▶ WHAT YOU ARE ASKED TO DO
Reproduce the records. Keep every word exact and include no images.
───── DATA SECTION
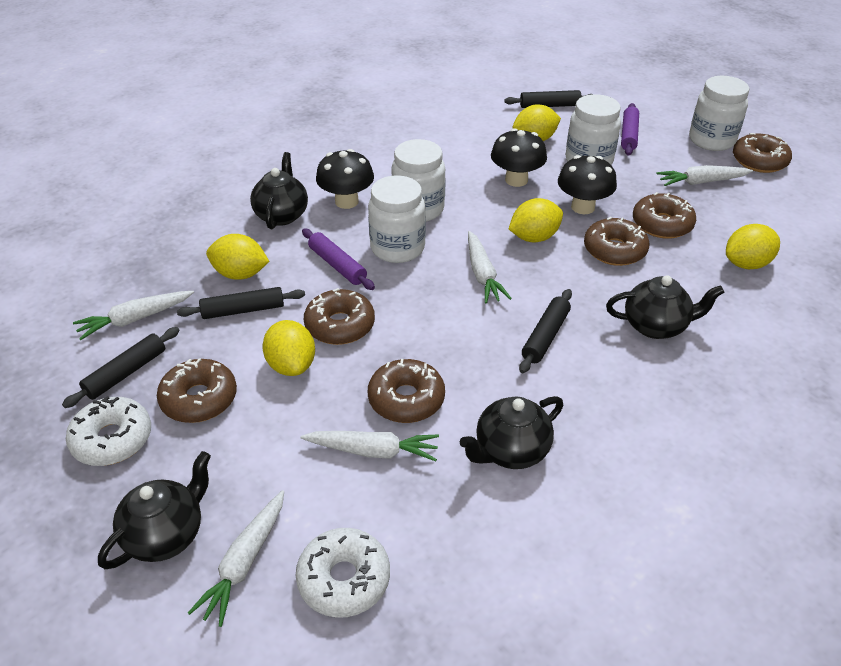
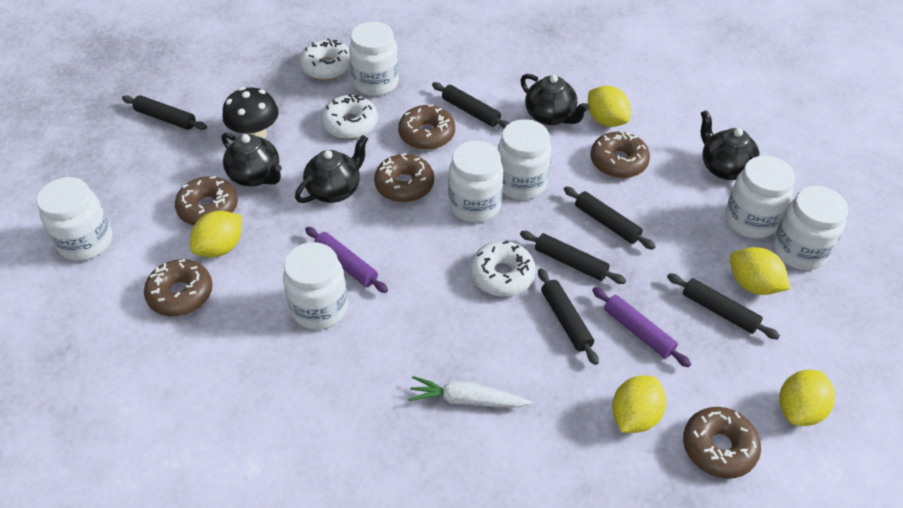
black mushroom: 3 -> 1
black rolling pin: 4 -> 6
white carrot: 5 -> 1
white donut: 2 -> 3
white jar: 4 -> 7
──────────
▶ YOUR RESPONSE
black mushroom: 3 -> 1
black rolling pin: 4 -> 6
white carrot: 5 -> 1
white donut: 2 -> 3
white jar: 4 -> 7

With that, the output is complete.